──────── Provided material ────────

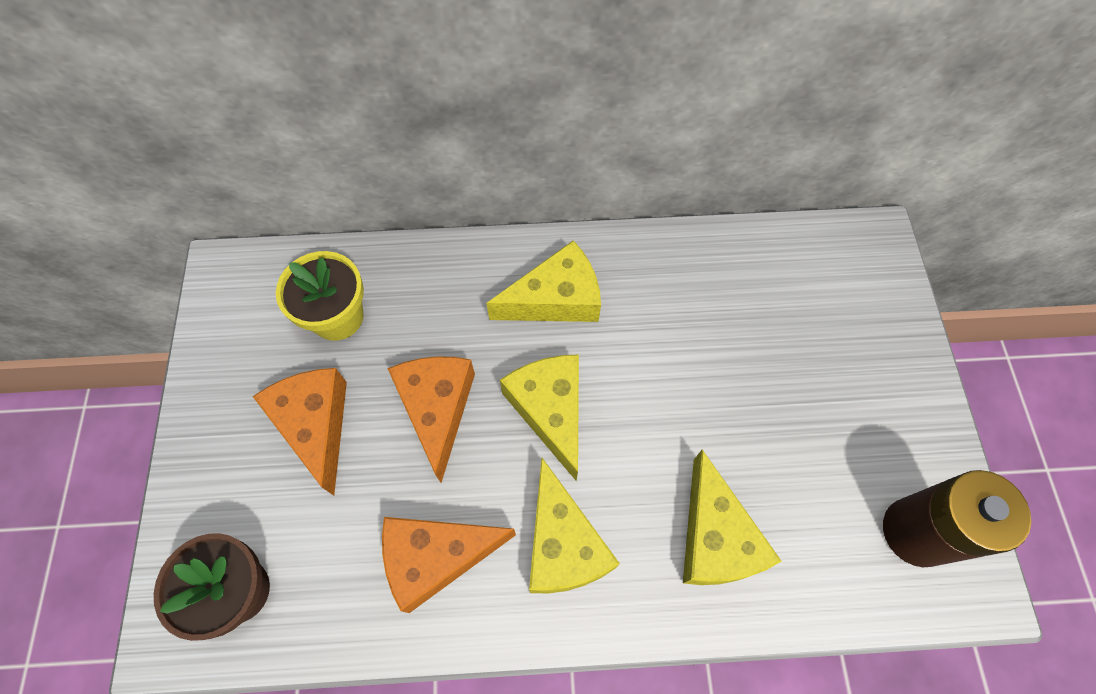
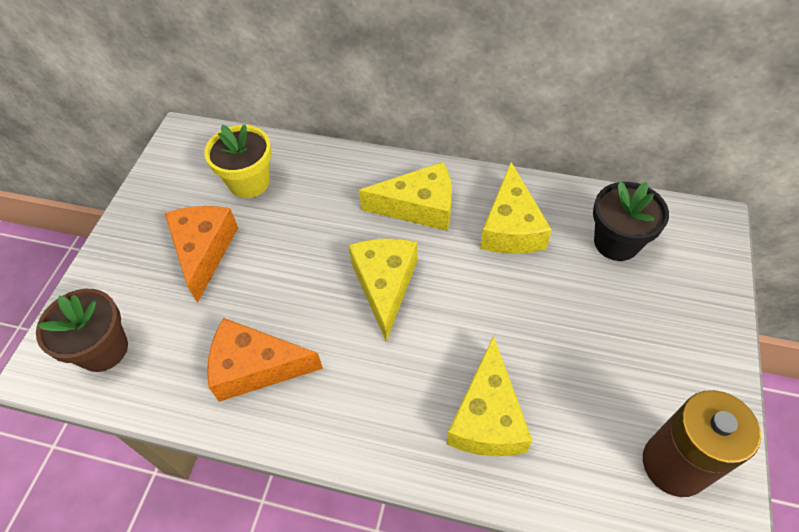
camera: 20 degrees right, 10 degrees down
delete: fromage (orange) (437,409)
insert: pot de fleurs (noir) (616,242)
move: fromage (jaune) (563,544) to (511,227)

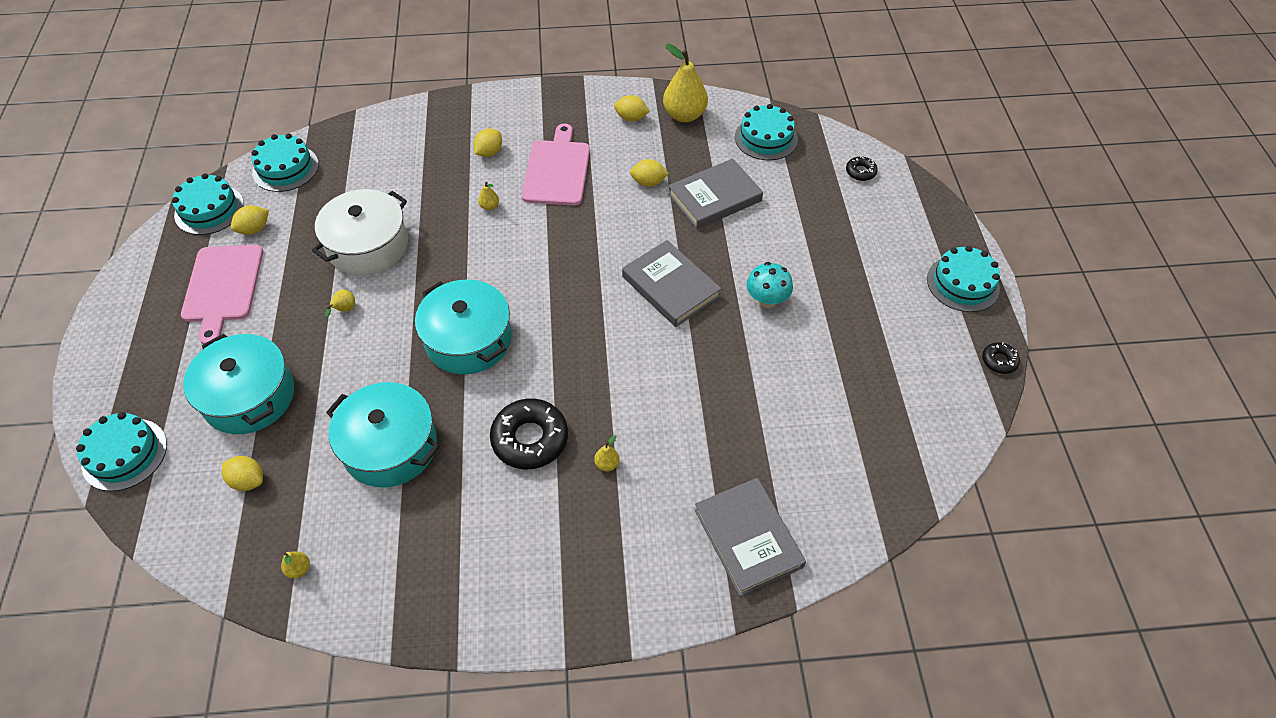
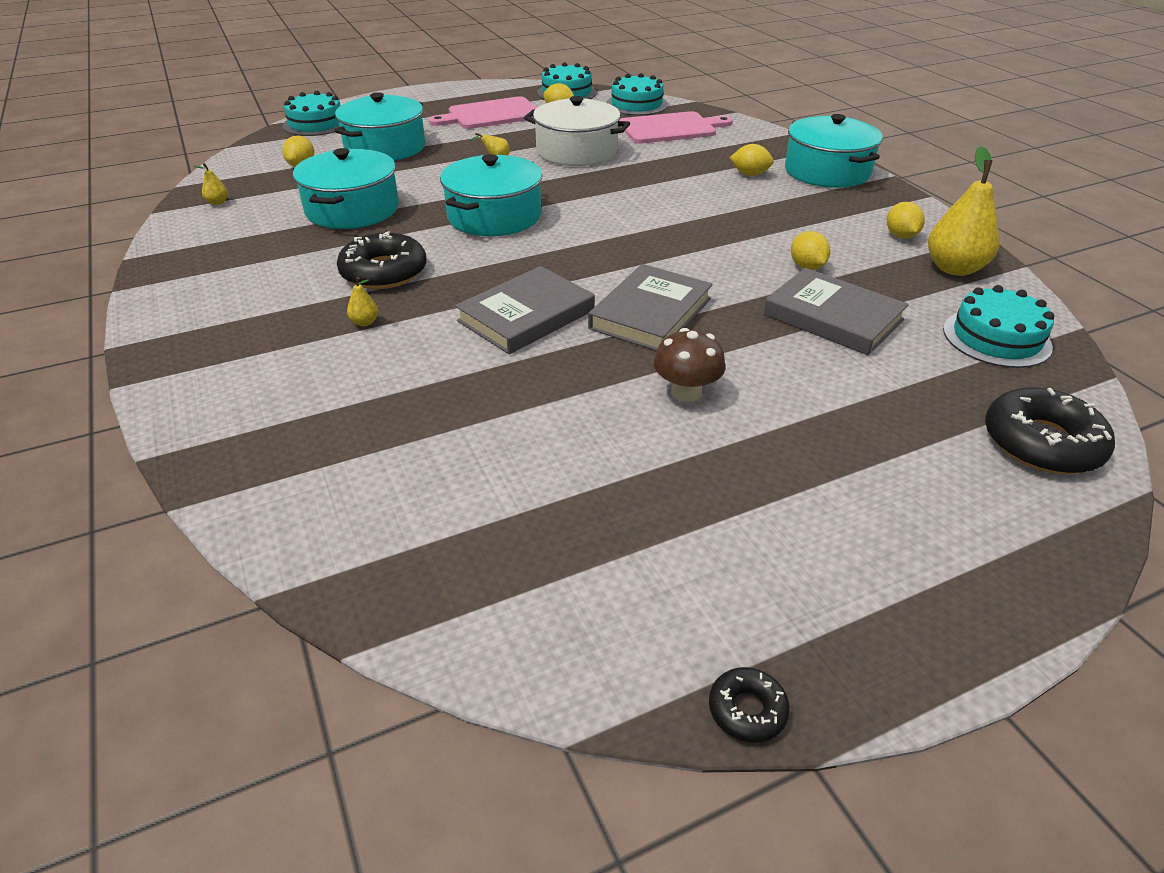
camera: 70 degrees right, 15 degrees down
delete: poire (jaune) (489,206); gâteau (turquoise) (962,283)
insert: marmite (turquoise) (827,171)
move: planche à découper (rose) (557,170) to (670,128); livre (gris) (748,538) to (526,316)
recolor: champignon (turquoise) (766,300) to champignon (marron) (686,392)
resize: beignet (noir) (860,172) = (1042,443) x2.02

────────

§ Instructions for the task
Everything in the records above must be repeated exactly, except the pictures.

§ Your response
camera: 20 degrees right, 10 degrees down
delete: fromage (orange) (437,409)
insert: pot de fleurs (noir) (616,242)
move: fromage (jaune) (563,544) to (511,227)

camera: 70 degrees right, 15 degrees down
delete: poire (jaune) (489,206); gâteau (turquoise) (962,283)
insert: marmite (turquoise) (827,171)
move: planche à découper (rose) (557,170) to (670,128); livre (gris) (748,538) to (526,316)
recolor: champignon (turquoise) (766,300) to champignon (marron) (686,392)
resize: beignet (noir) (860,172) = (1042,443) x2.02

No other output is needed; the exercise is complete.